§ **PROBLEM DESCRIPTION**
Set down the records once more, please, exactly and with the pictures left out.

:: DATA RECORDS ::

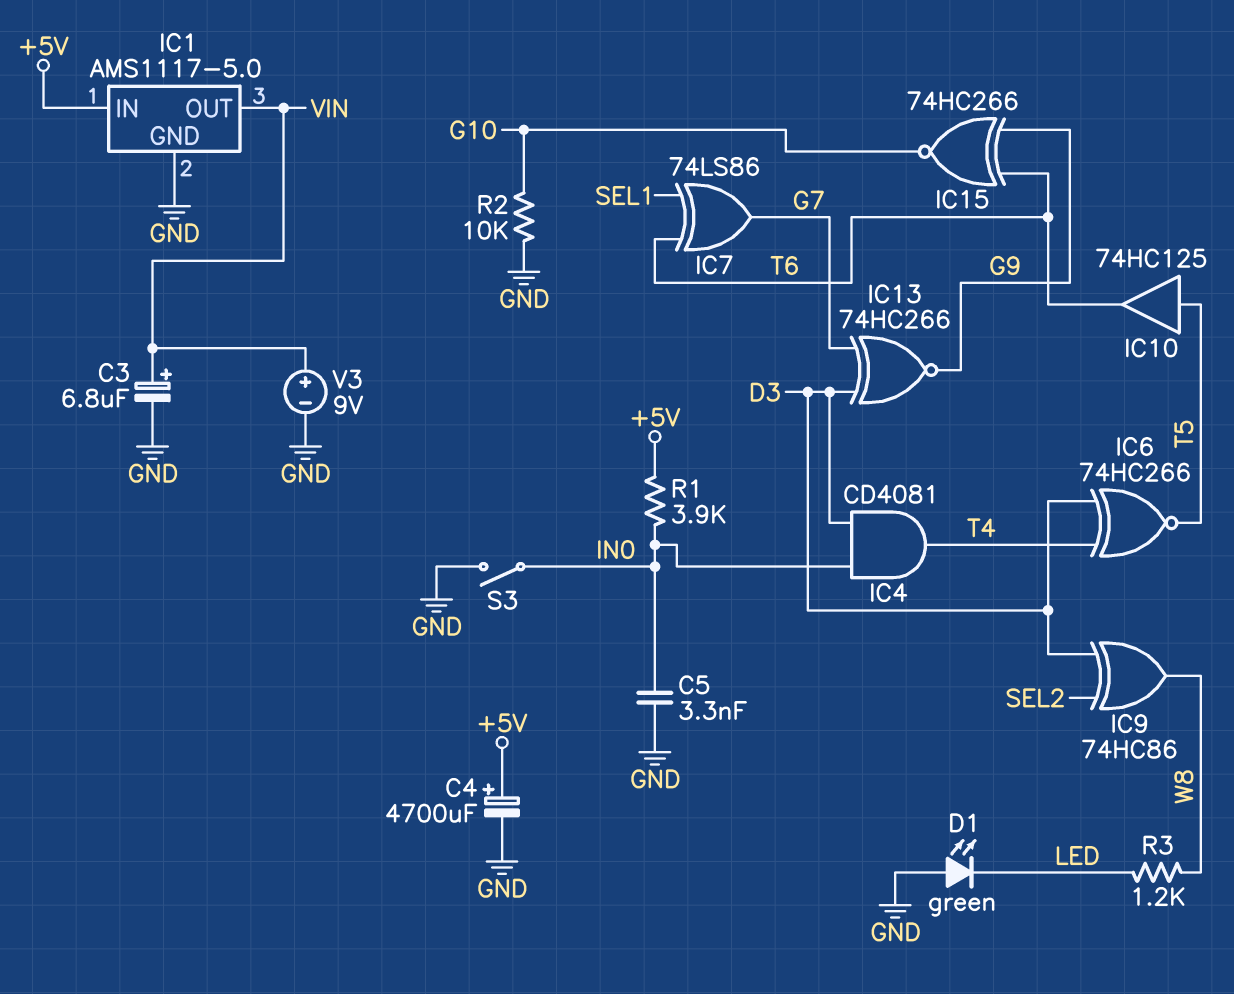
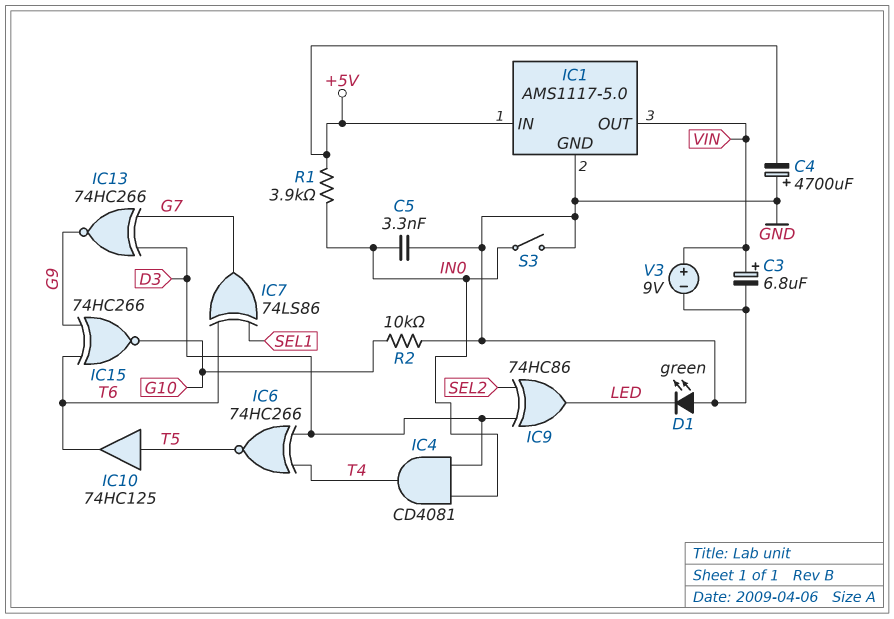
C4: 4700uF (plus +5V, minus GND) -> 4700uF (plus GND, minus +5V)
IC9: XOR 74HC86 (in D3, in SEL2, out W8) -> XOR 74HC86 (in D3, in SEL2, out LED)
R3: 1.2k (LED, W8) -> none

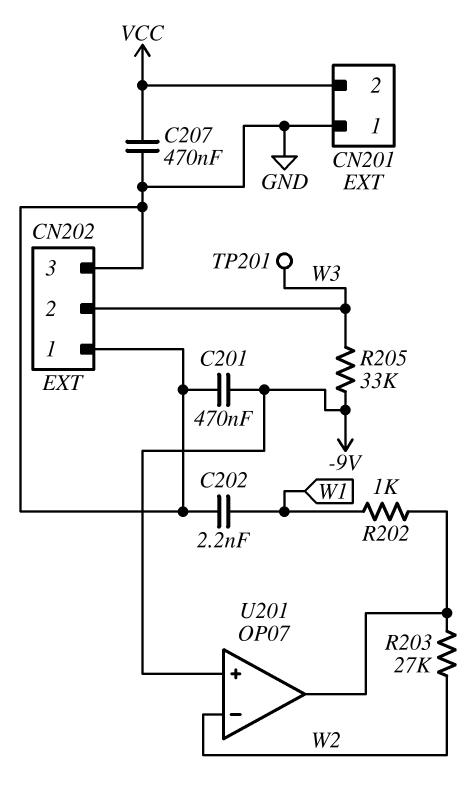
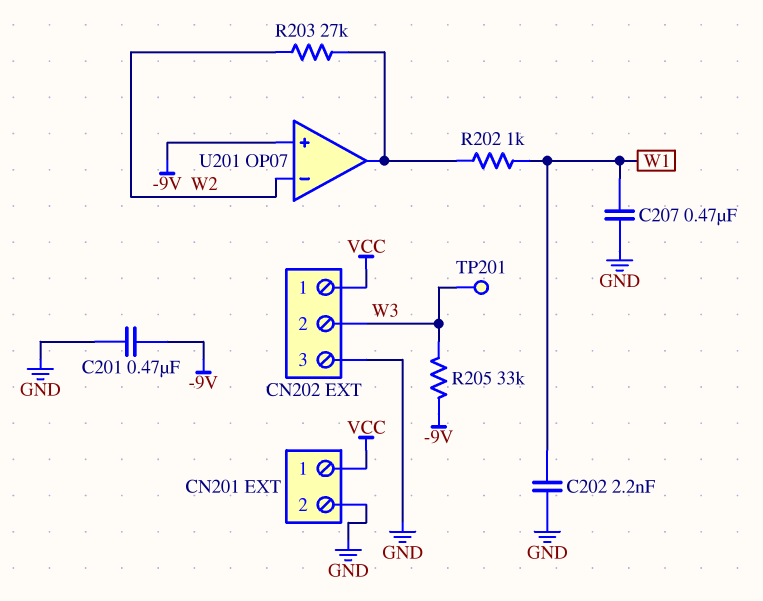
C207: 470nF (GND, VCC) -> 470nF (GND, W1)
CN201 pin 1: GND -> VCC
CN201 pin 2: VCC -> GND
CN202 pin 1: GND -> VCC

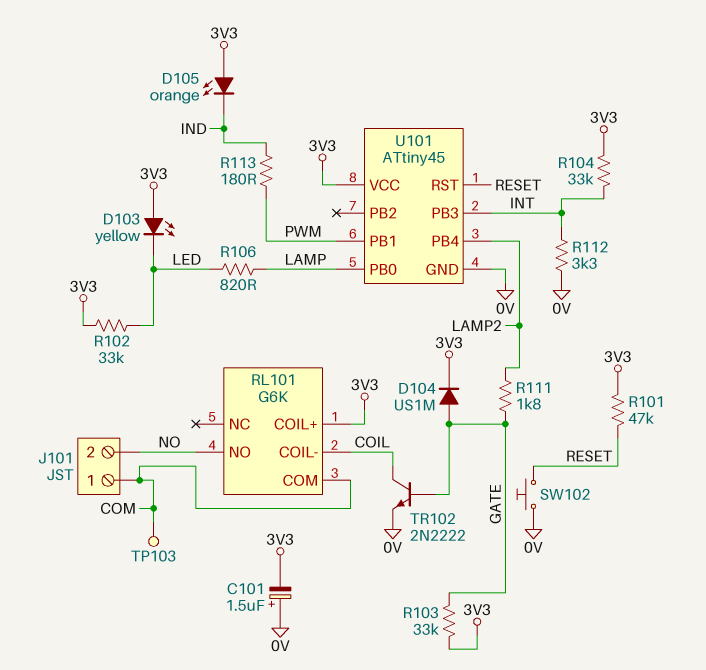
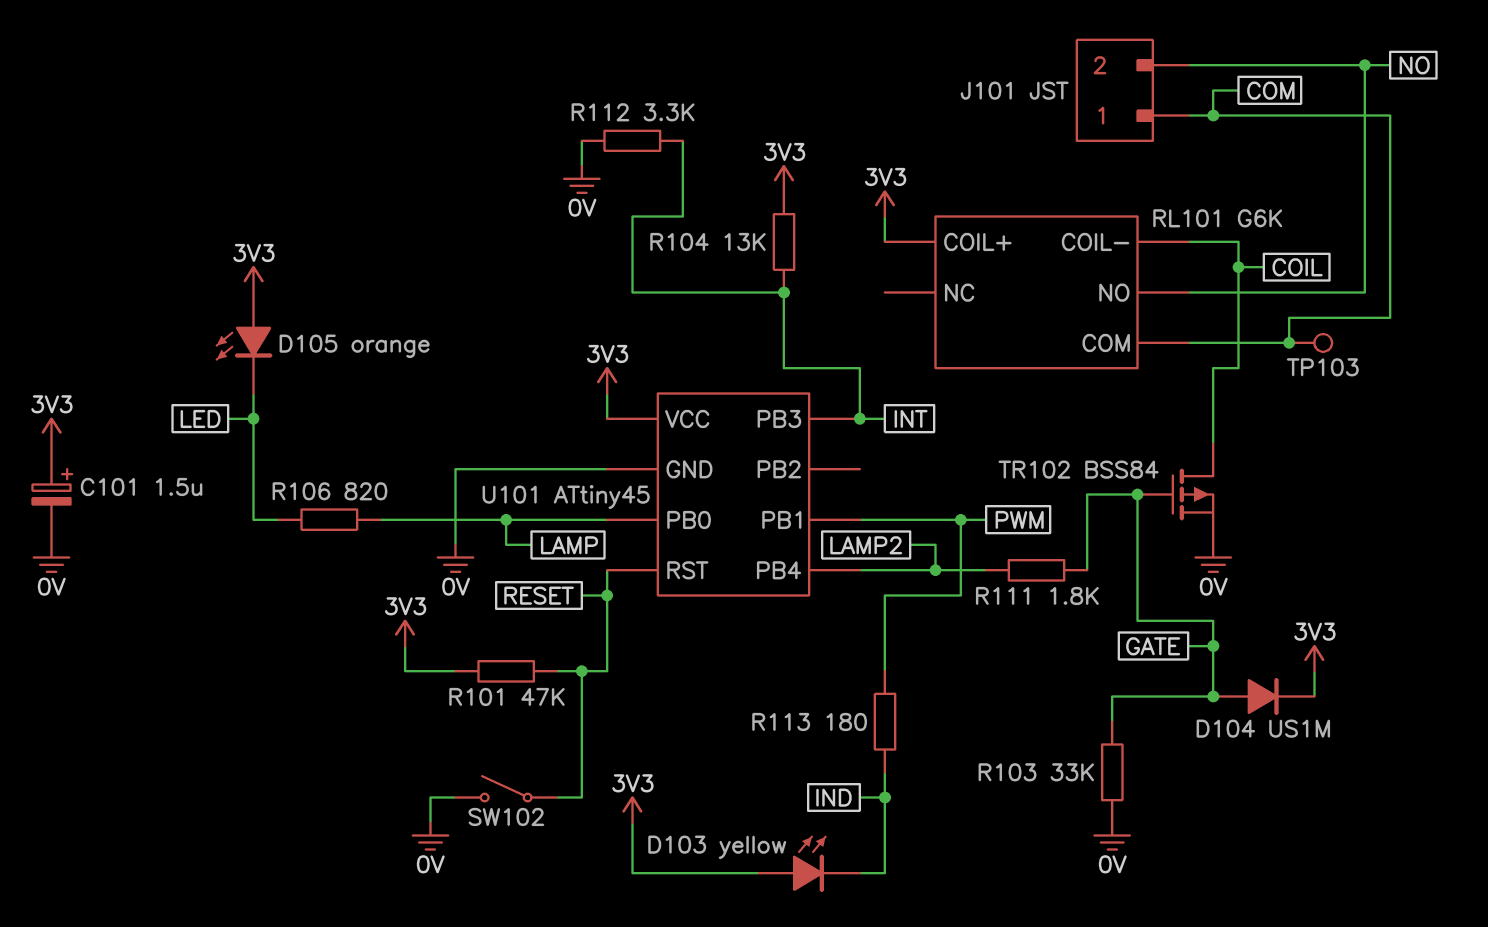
C101: 1.5uF (plus 0V, minus 3V3) -> 1.5uF (plus 3V3, minus 0V)
D103: LED yellow (A 3V3, K LED) -> LED yellow (A 3V3, K IND)
D105: LED orange (A 3V3, K IND) -> LED orange (A 3V3, K LED)
R102: 33k (3V3, LED) -> none
R103: 33k (3V3, GATE) -> 33k (0V, GATE)
R104: 33k (3V3, INT) -> 13k (3V3, INT)
SW102: button (0V, RESET) -> switch (0V, RESET)
TR102: NPN 2N2222 (B GATE, C COIL, E 0V) -> PMOS BSS84 (G GATE, D COIL, S 0V)

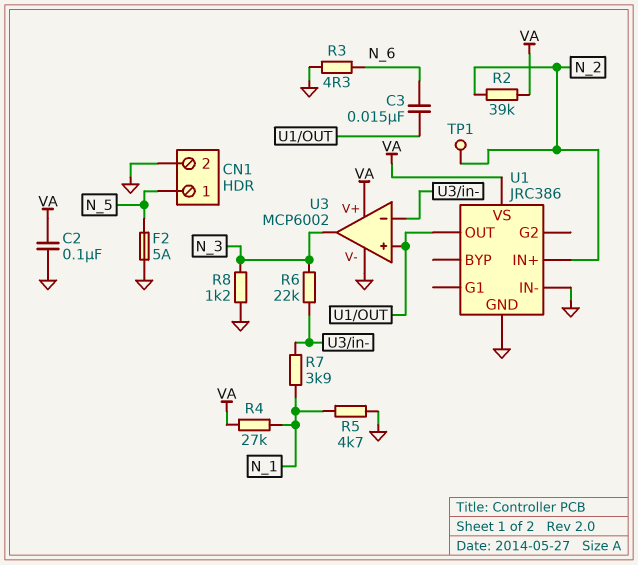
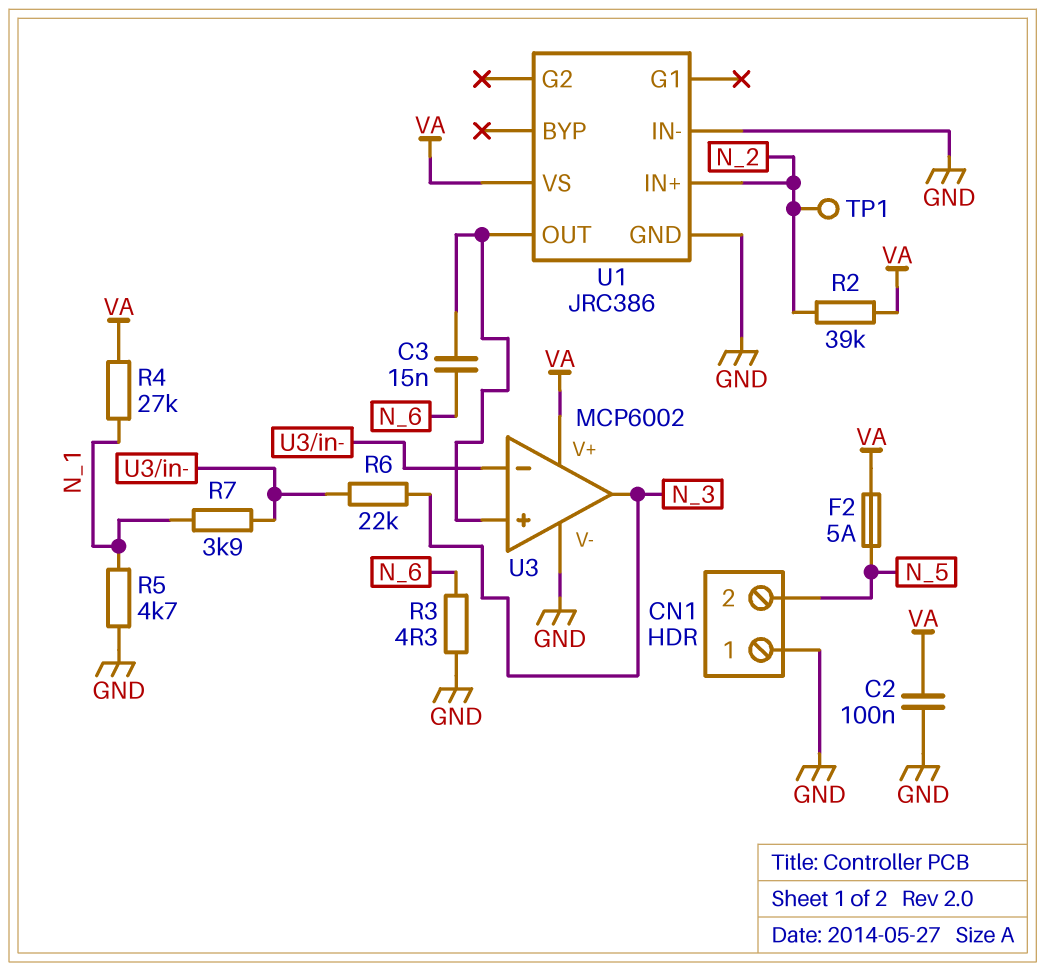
CN1 pin 1: N_5 -> GND
CN1 pin 2: GND -> N_5
F2: 5A (GND, N_5) -> 5A (N_5, VA)
R8: 1.2k (GND, N_3) -> none

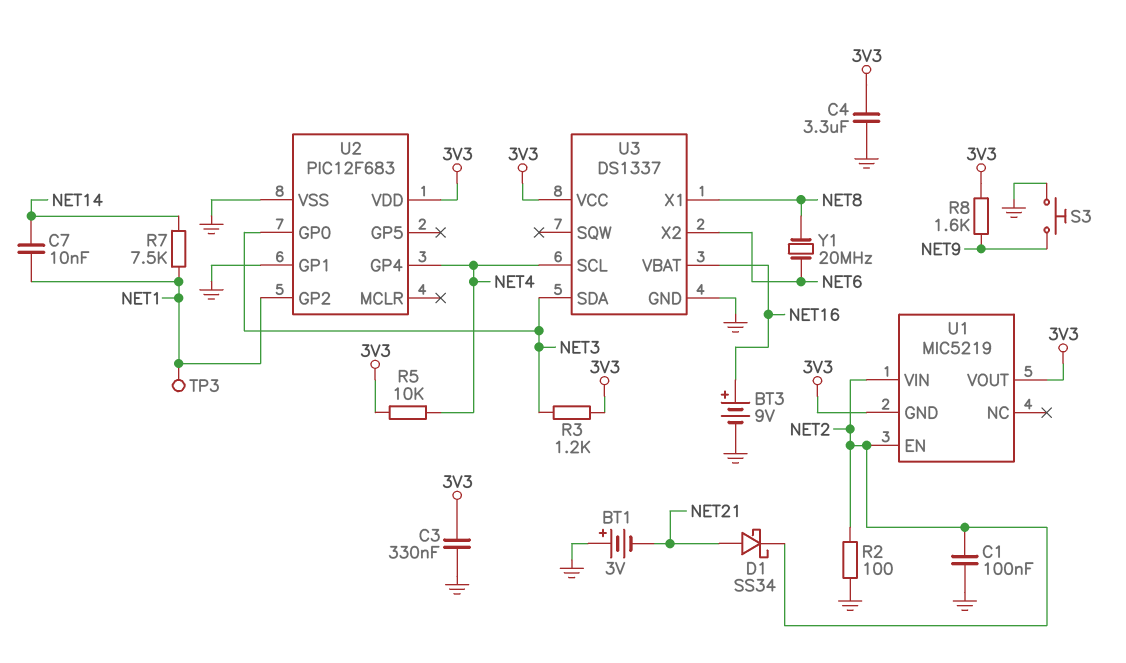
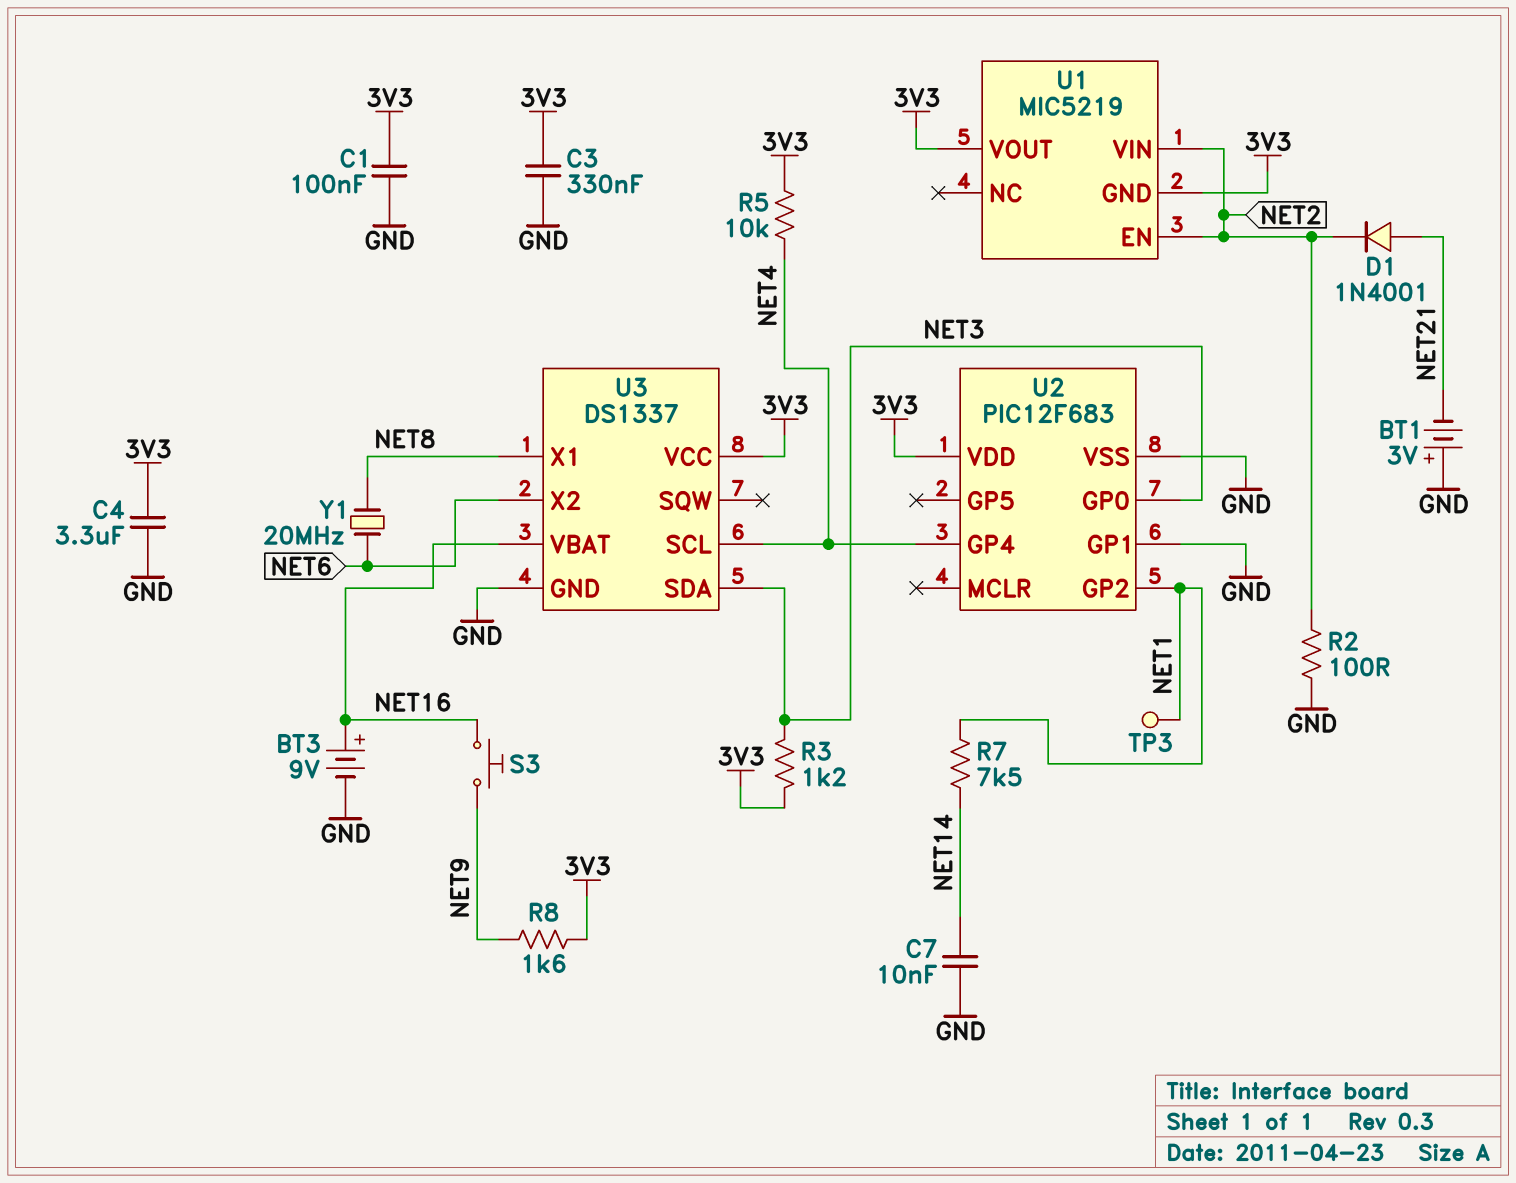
C1: 100nF (GND, NET2) -> 100nF (3V3, GND)
C7: 10nF (NET1, NET14) -> 10nF (GND, NET14)
D1: schottky SS34 (A NET21, K NET2) -> diode 1N4001 (A NET21, K NET2)
S3: button (GND, NET9) -> button (NET9, NET16)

:::

§ **PROBLEM SOLUTION**
C4: 4700uF (plus +5V, minus GND) -> 4700uF (plus GND, minus +5V)
IC9: XOR 74HC86 (in D3, in SEL2, out W8) -> XOR 74HC86 (in D3, in SEL2, out LED)
R3: 1.2k (LED, W8) -> none

C207: 470nF (GND, VCC) -> 470nF (GND, W1)
CN201 pin 1: GND -> VCC
CN201 pin 2: VCC -> GND
CN202 pin 1: GND -> VCC

C101: 1.5uF (plus 0V, minus 3V3) -> 1.5uF (plus 3V3, minus 0V)
D103: LED yellow (A 3V3, K LED) -> LED yellow (A 3V3, K IND)
D105: LED orange (A 3V3, K IND) -> LED orange (A 3V3, K LED)
R102: 33k (3V3, LED) -> none
R103: 33k (3V3, GATE) -> 33k (0V, GATE)
R104: 33k (3V3, INT) -> 13k (3V3, INT)
SW102: button (0V, RESET) -> switch (0V, RESET)
TR102: NPN 2N2222 (B GATE, C COIL, E 0V) -> PMOS BSS84 (G GATE, D COIL, S 0V)

CN1 pin 1: N_5 -> GND
CN1 pin 2: GND -> N_5
F2: 5A (GND, N_5) -> 5A (N_5, VA)
R8: 1.2k (GND, N_3) -> none

C1: 100nF (GND, NET2) -> 100nF (3V3, GND)
C7: 10nF (NET1, NET14) -> 10nF (GND, NET14)
D1: schottky SS34 (A NET21, K NET2) -> diode 1N4001 (A NET21, K NET2)
S3: button (GND, NET9) -> button (NET9, NET16)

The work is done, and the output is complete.